▸ **What the exercise asks**
Repeat the records below verbatim and include no pictures.
Records for the exercise below:
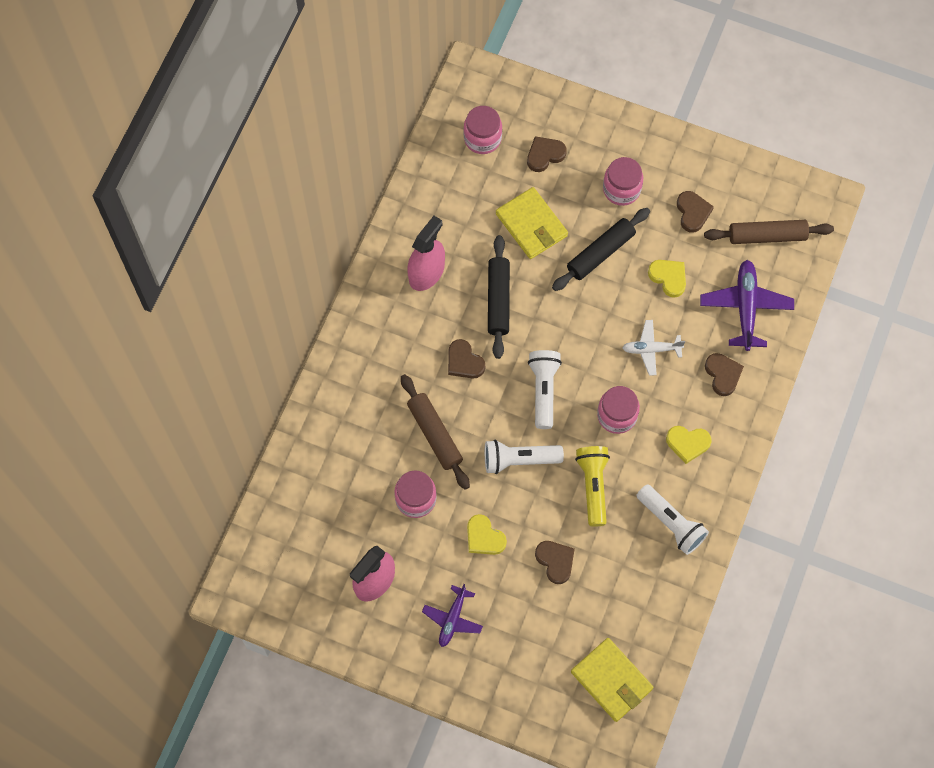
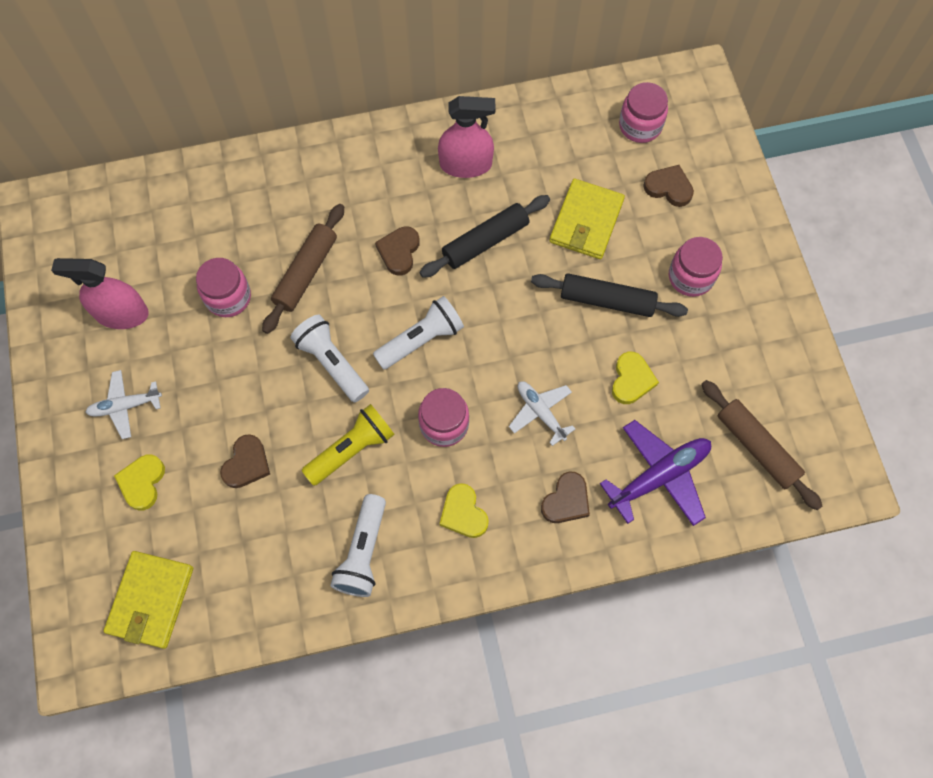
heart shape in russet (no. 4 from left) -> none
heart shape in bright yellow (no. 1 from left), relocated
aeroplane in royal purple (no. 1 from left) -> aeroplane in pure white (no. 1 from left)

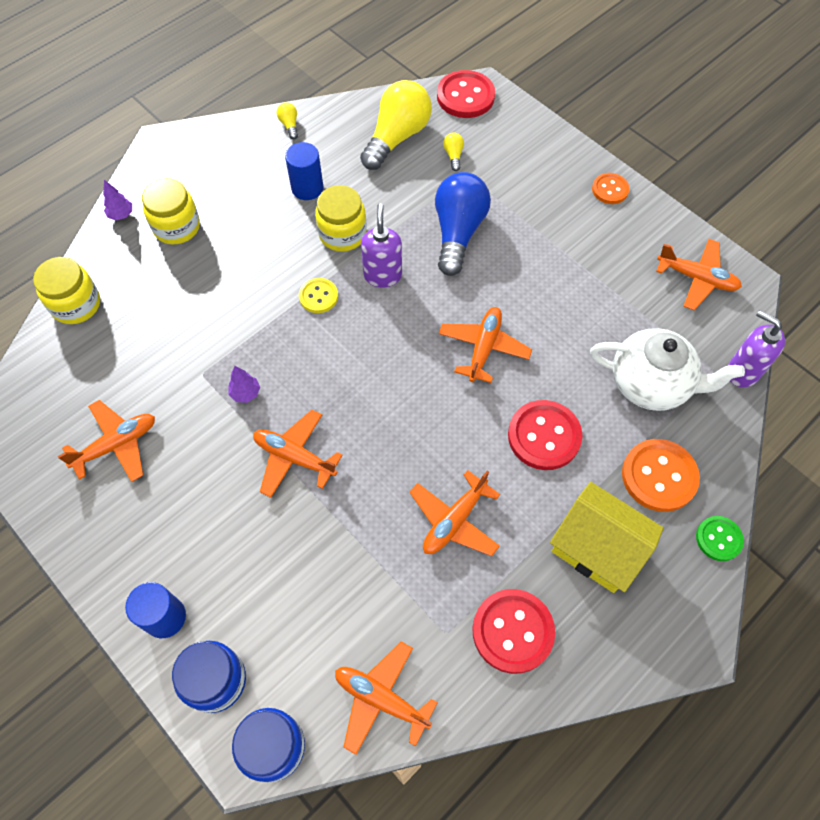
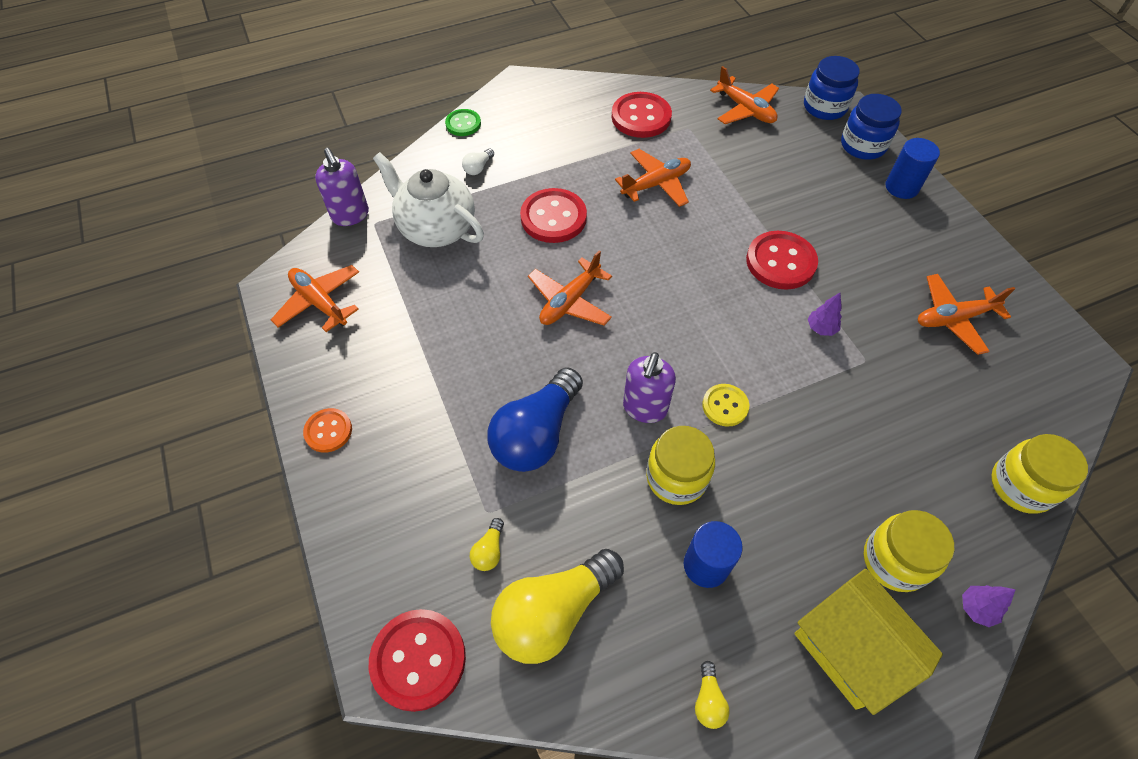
cottage in bright yellow, relocated
aeroplane in orange (no. 2 from left) -> button in red (no. 4 from left)
button in orange (no. 2 from left) -> bulb in pure white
End of Records for the exercise.
▸ **Solution**
heart shape in russet (no. 4 from left) -> none
heart shape in bright yellow (no. 1 from left), relocated
aeroplane in royal purple (no. 1 from left) -> aeroplane in pure white (no. 1 from left)

cottage in bright yellow, relocated
aeroplane in orange (no. 2 from left) -> button in red (no. 4 from left)
button in orange (no. 2 from left) -> bulb in pure white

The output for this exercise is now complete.